> _Written task_: Collect every line in the records below that contains the string "February", and copy each one in full.

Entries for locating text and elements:
════════

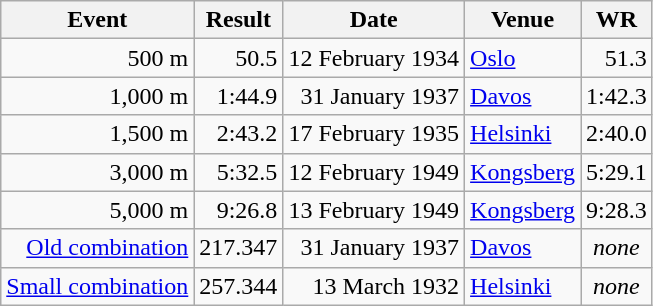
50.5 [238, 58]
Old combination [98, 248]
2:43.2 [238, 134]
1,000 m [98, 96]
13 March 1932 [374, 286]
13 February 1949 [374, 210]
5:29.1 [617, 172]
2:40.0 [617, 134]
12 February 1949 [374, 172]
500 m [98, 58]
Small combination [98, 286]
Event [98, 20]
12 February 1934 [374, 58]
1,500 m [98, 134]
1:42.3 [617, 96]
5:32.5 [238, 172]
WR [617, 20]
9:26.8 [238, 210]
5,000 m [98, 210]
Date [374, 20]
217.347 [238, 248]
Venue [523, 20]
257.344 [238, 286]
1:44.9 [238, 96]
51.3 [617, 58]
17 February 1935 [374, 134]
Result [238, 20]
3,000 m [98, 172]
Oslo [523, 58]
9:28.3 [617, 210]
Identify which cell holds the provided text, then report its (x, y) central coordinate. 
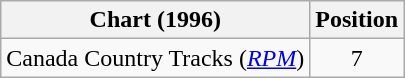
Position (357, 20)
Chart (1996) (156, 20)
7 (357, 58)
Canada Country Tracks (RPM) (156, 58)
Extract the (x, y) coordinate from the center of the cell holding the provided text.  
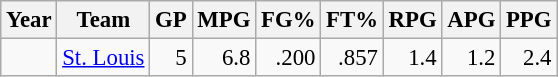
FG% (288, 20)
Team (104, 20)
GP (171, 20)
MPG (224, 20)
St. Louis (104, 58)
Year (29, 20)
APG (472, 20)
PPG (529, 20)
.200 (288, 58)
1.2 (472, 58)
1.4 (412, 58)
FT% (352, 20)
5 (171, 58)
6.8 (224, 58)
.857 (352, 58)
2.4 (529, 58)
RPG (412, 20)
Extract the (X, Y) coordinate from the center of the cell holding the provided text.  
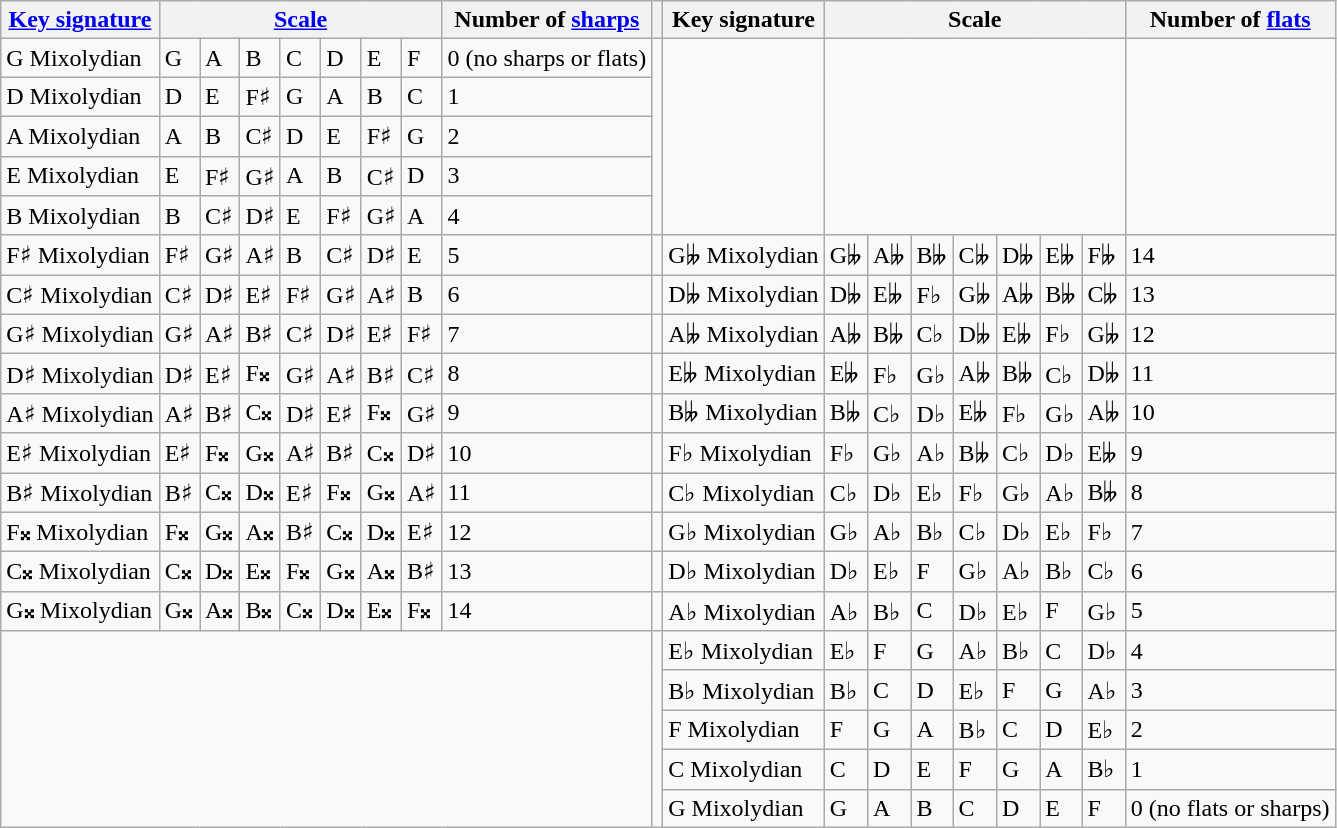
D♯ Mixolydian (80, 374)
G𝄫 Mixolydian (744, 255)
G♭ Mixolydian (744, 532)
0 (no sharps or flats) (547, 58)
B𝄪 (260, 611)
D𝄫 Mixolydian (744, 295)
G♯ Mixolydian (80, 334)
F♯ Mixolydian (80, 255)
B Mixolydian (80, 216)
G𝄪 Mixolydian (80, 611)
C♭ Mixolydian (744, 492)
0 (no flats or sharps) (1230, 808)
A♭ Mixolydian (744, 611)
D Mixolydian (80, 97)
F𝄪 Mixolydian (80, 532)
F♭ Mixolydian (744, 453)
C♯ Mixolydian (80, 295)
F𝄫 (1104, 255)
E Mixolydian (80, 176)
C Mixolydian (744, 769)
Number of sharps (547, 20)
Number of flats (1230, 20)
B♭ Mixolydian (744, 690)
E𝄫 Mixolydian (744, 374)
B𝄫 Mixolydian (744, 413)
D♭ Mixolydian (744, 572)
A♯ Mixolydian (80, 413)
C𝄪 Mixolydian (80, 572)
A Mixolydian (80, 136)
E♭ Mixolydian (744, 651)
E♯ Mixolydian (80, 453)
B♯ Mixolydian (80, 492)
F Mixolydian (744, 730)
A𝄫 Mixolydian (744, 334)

════════

> _Full solution_:
13 February 1949 [374, 210]
12 February 1949 [374, 172]
12 February 1934 [374, 58]
17 February 1935 [374, 134]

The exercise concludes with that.